WHAT TO DO:
Images are not wanted; transcribe the rest of the listing exactly.

THE RECORDS:
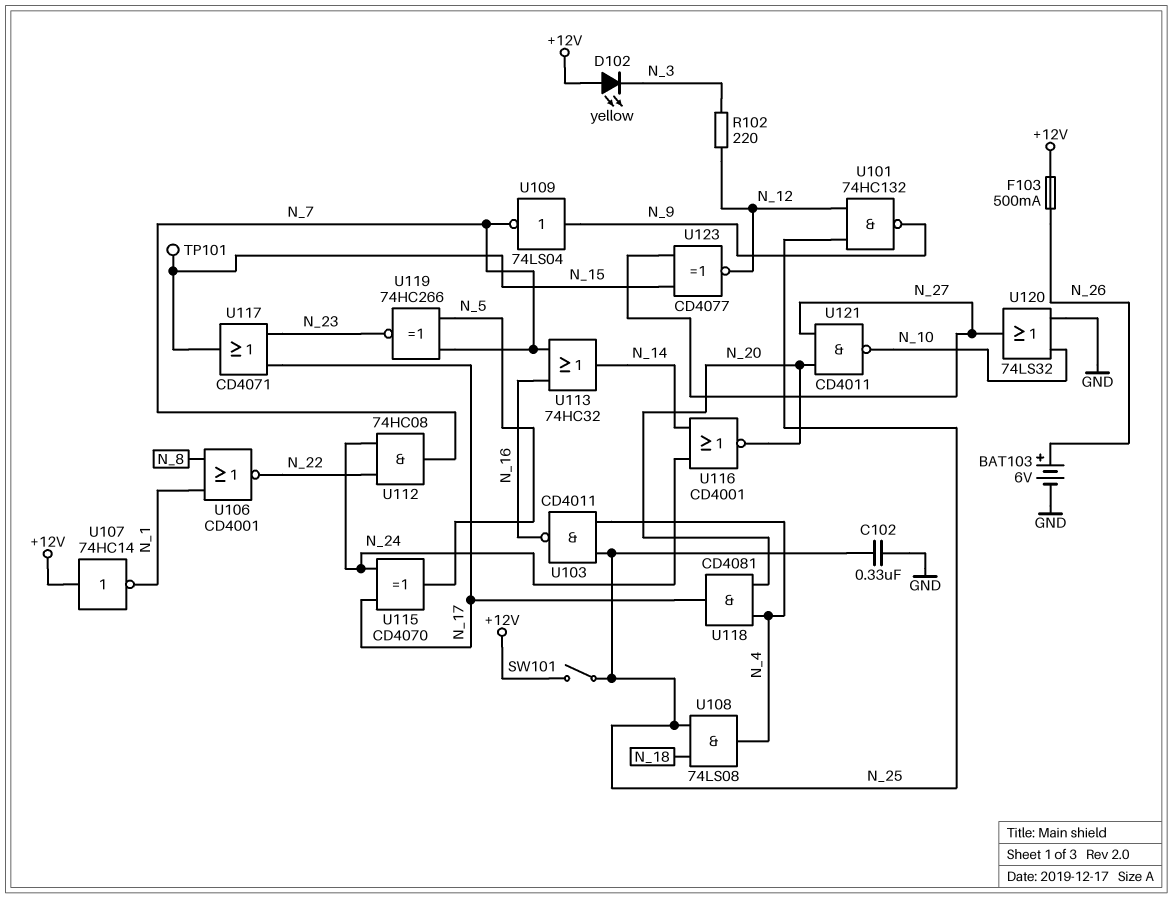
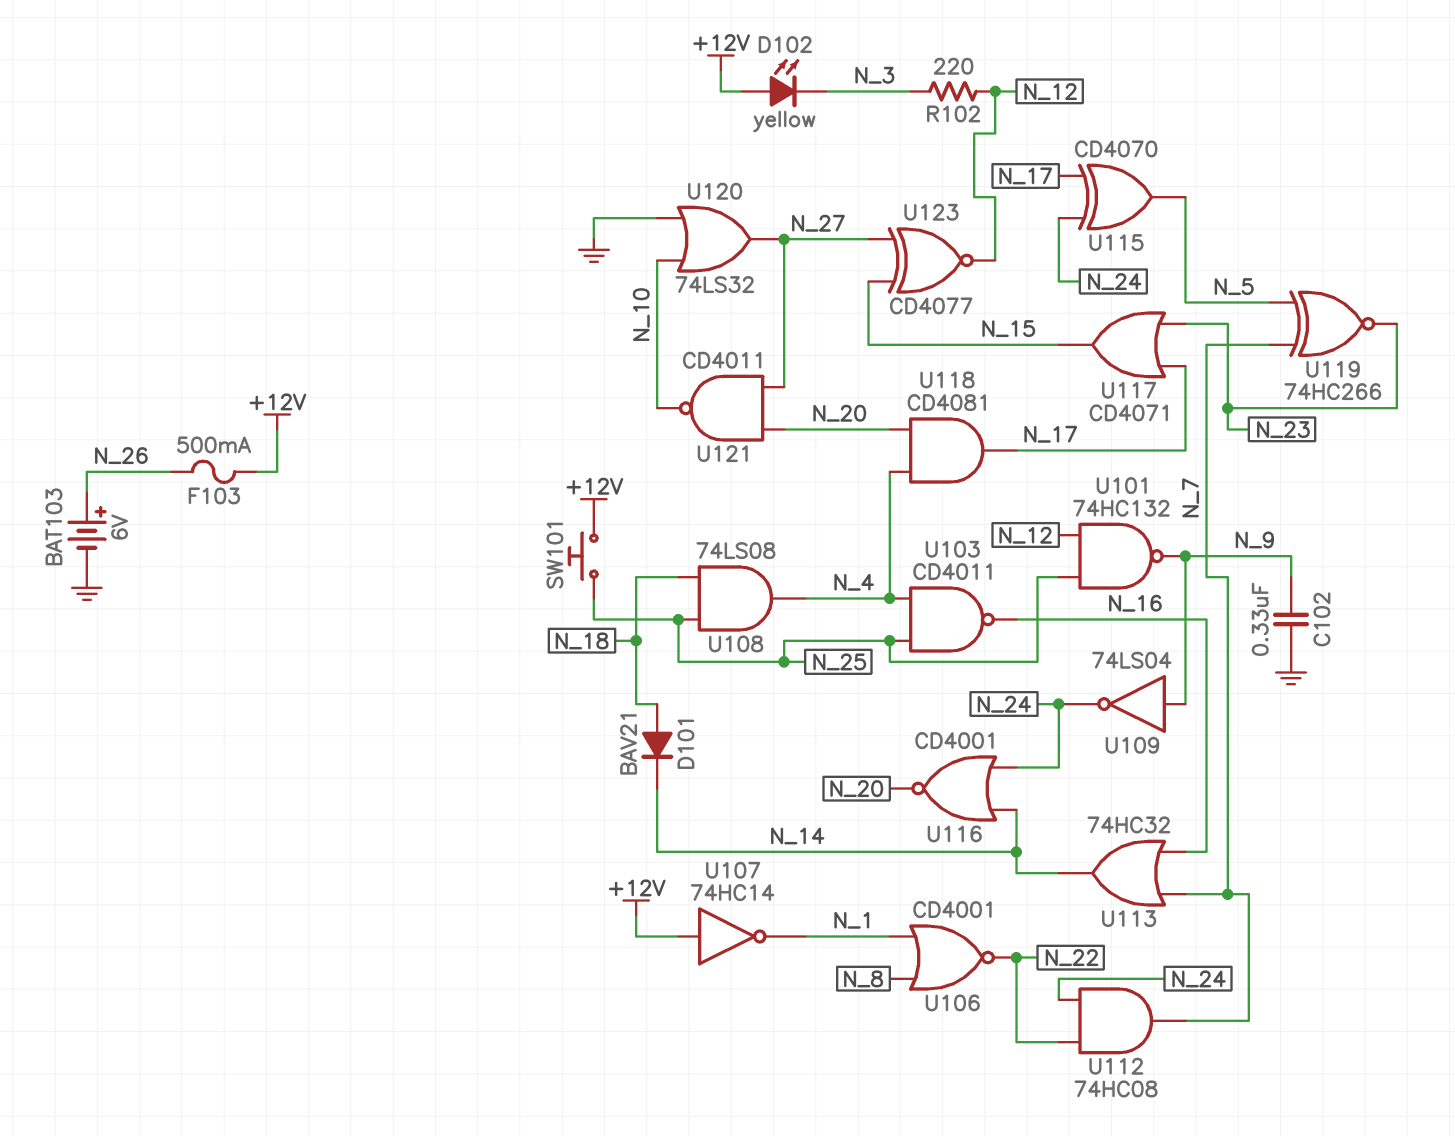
C102: 330nF (GND, N_25) -> 330nF (GND, N_9)
D101: none -> diode BAV21 (A N_18, K N_14)
SW101: switch (+12V, N_25) -> button (+12V, N_25)
TP101: test point (N_15) -> none
U109: NOT 74LS04 (in N_9, out N_7) -> NOT 74LS04 (in N_9, out N_24)

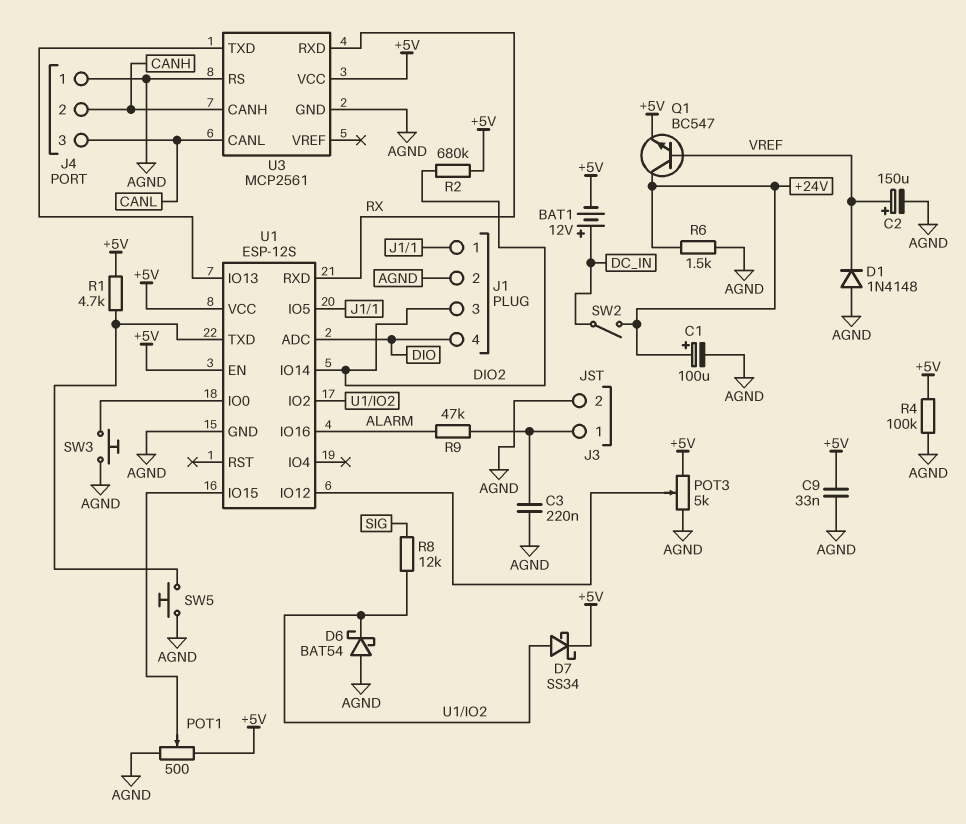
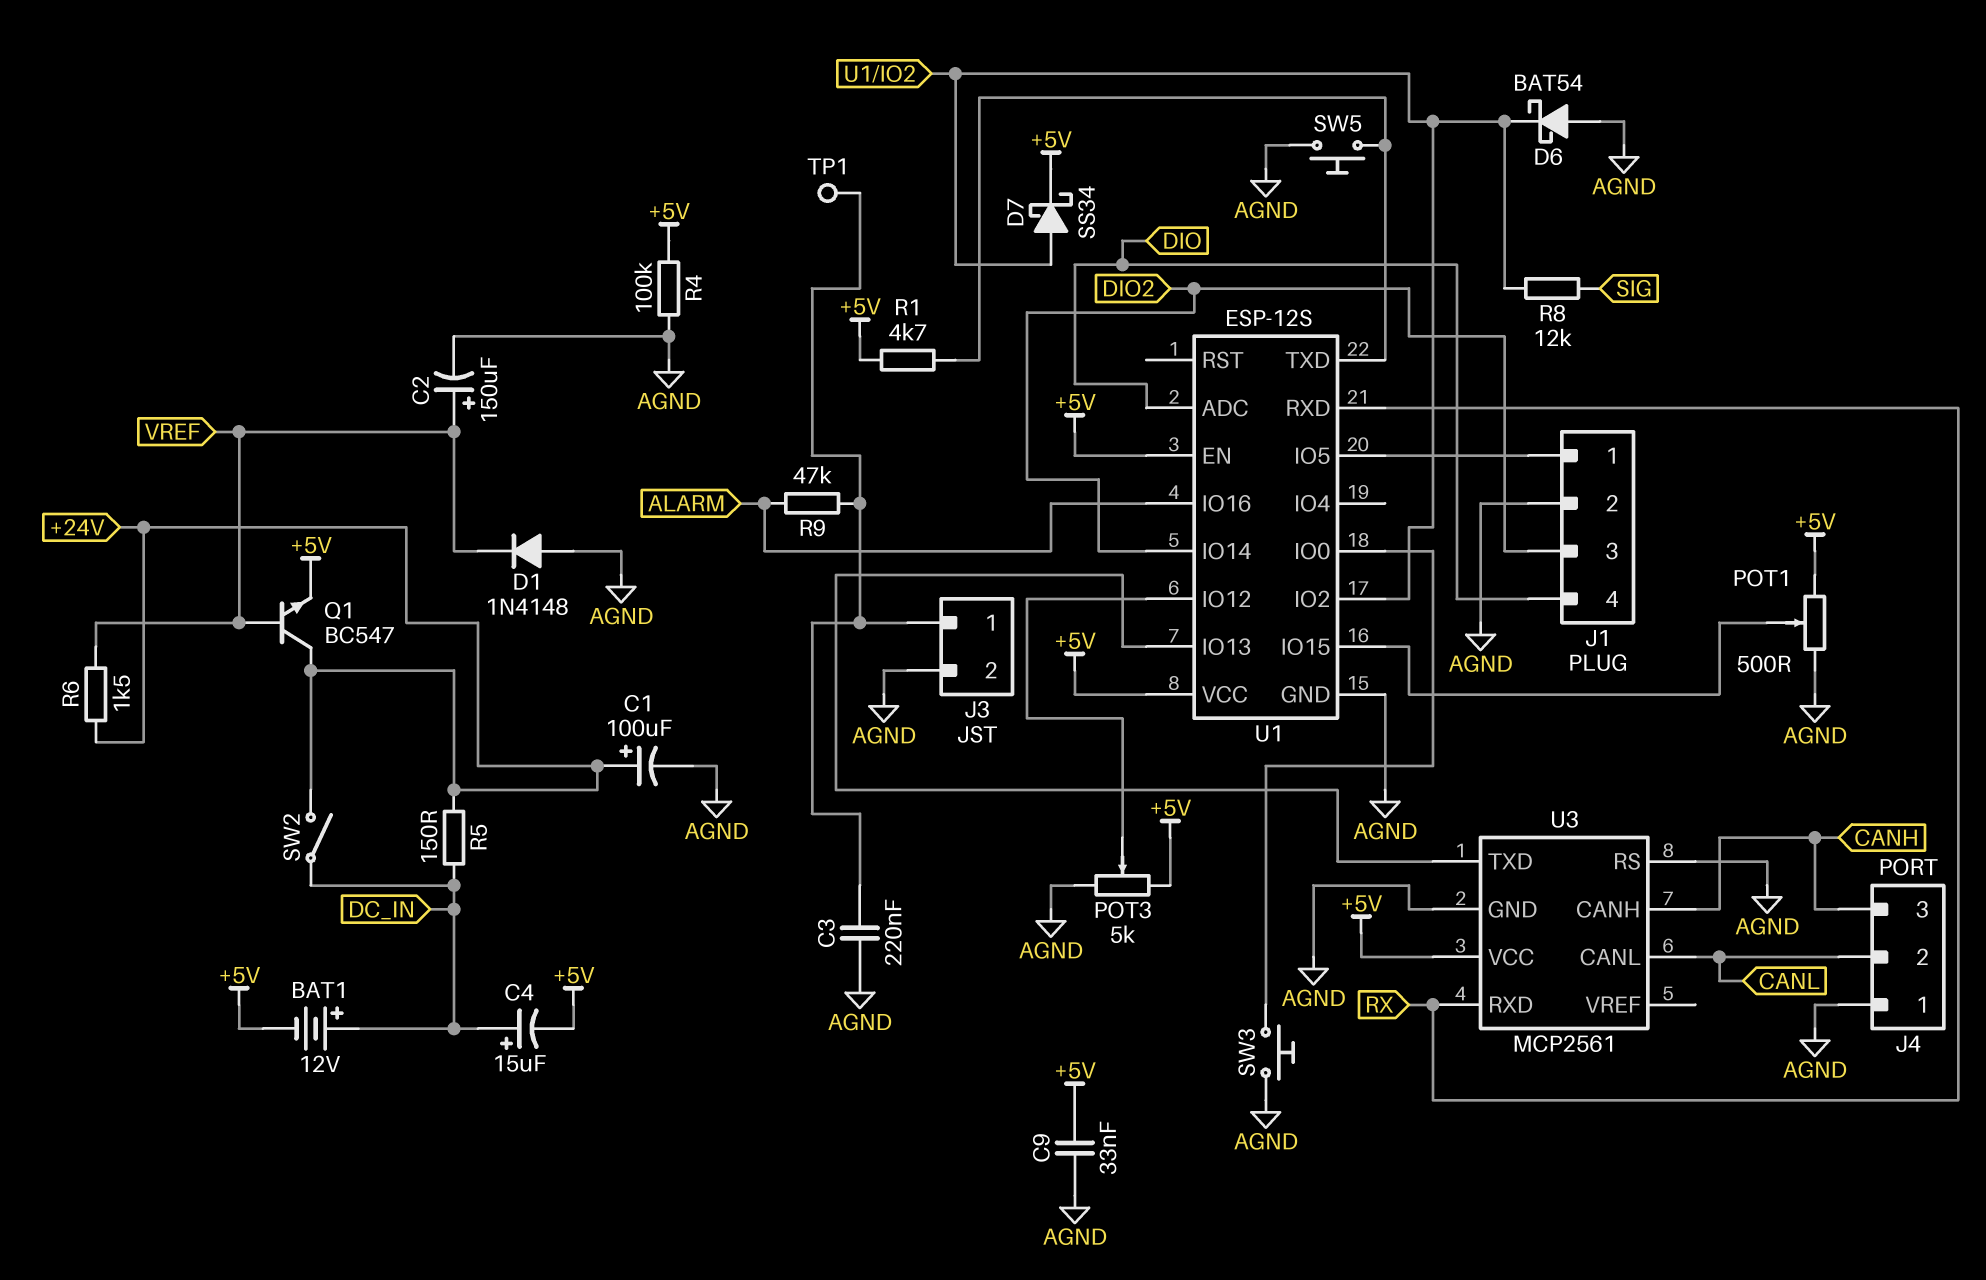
C4: none -> 15uF (plus DC_IN, minus +5V)
J4 pin 2: CANH -> CANL
J4 pin 3: CANL -> CANH
R2: 680k (+5V, DIO2) -> none
R5: none -> 150 (+24V, DC_IN)
R6: 1.5k (+24V, AGND) -> 1.5k (+24V, VREF)
TP1: none -> test point (J3/1)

ANSWER BELOW:
C102: 330nF (GND, N_25) -> 330nF (GND, N_9)
D101: none -> diode BAV21 (A N_18, K N_14)
SW101: switch (+12V, N_25) -> button (+12V, N_25)
TP101: test point (N_15) -> none
U109: NOT 74LS04 (in N_9, out N_7) -> NOT 74LS04 (in N_9, out N_24)

C4: none -> 15uF (plus DC_IN, minus +5V)
J4 pin 2: CANH -> CANL
J4 pin 3: CANL -> CANH
R2: 680k (+5V, DIO2) -> none
R5: none -> 150 (+24V, DC_IN)
R6: 1.5k (+24V, AGND) -> 1.5k (+24V, VREF)
TP1: none -> test point (J3/1)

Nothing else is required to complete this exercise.